What to do.
Check every line of the listing below for the word "white" and give the number of lines where it appears, with nothing added.

Data for review.
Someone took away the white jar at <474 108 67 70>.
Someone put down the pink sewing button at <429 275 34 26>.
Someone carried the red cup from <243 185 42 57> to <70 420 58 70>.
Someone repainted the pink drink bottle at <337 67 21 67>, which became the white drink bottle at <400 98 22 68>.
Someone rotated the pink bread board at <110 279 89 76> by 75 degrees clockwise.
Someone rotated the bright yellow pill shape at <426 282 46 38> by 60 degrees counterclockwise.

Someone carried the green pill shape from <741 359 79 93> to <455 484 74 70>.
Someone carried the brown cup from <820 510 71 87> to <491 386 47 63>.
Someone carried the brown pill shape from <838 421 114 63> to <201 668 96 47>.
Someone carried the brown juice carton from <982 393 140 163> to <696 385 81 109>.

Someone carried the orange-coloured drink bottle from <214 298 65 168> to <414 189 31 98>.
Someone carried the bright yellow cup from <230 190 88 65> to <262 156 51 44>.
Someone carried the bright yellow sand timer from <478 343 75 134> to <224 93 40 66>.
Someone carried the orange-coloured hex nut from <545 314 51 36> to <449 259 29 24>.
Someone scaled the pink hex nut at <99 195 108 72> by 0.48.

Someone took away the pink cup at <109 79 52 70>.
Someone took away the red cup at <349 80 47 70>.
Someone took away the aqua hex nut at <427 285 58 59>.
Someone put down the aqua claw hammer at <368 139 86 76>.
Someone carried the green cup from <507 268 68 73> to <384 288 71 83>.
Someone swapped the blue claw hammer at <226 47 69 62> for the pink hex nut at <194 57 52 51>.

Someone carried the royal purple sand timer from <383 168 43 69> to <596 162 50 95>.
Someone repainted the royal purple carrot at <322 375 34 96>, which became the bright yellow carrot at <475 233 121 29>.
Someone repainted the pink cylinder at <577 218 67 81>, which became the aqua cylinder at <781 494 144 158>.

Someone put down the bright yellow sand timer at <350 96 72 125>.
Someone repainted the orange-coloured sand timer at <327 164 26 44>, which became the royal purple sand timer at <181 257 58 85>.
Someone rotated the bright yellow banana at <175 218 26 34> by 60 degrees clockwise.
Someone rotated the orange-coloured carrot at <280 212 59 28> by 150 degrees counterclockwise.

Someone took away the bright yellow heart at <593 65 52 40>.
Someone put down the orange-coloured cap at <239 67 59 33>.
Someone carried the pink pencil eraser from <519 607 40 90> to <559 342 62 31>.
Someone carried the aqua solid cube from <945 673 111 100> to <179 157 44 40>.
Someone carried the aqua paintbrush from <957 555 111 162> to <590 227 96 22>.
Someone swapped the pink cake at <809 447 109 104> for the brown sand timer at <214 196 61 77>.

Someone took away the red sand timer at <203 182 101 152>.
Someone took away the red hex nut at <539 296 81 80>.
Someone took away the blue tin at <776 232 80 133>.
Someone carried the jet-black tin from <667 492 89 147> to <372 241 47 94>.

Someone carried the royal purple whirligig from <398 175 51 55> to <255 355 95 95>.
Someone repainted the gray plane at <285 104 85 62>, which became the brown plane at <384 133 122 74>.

Answer to the problem.
2